+++ Information provided +++

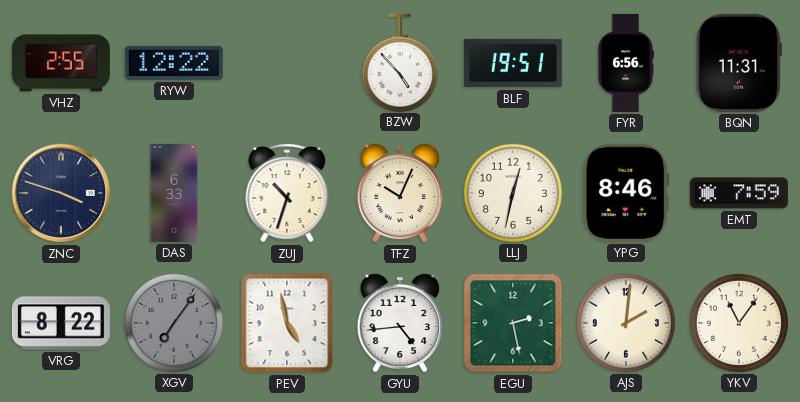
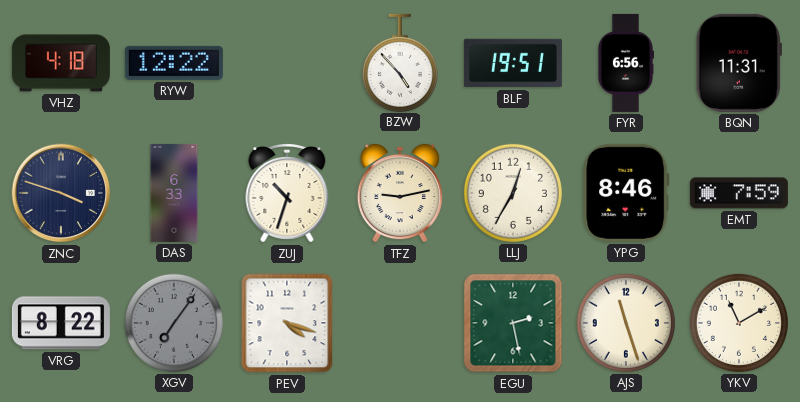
VHZ: 2:55 -> 4:18
TFZ: 10:04 -> 9:13
LLJ: 12:32 -> 12:35
PEV: 4:58 -> 4:18
GYU: 4:44 -> none
AJS: 2:01 -> 11:27
YKV: 11:06 -> 11:10
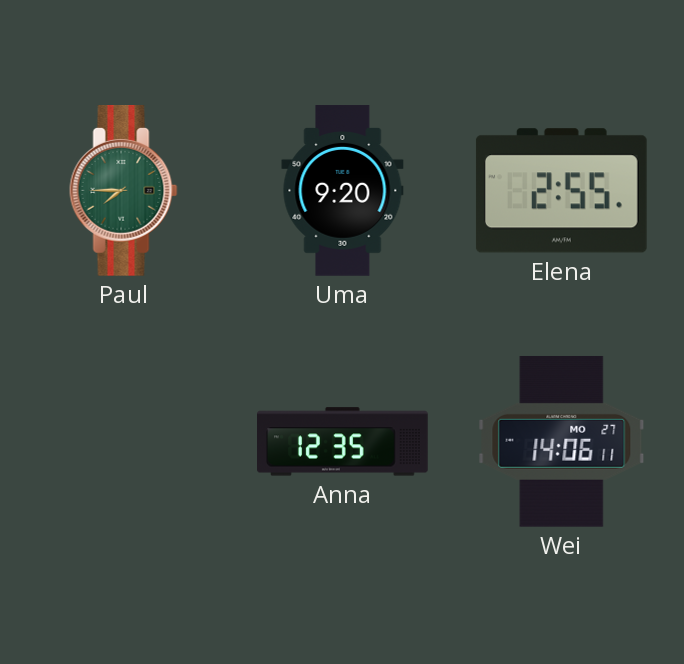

+++

* Aim
Transcribe every line of the records above exactly, omitting the pictures from your answer.

* Task result
VHZ: 2:55 -> 4:18
TFZ: 10:04 -> 9:13
LLJ: 12:32 -> 12:35
PEV: 4:58 -> 4:18
GYU: 4:44 -> none
AJS: 2:01 -> 11:27
YKV: 11:06 -> 11:10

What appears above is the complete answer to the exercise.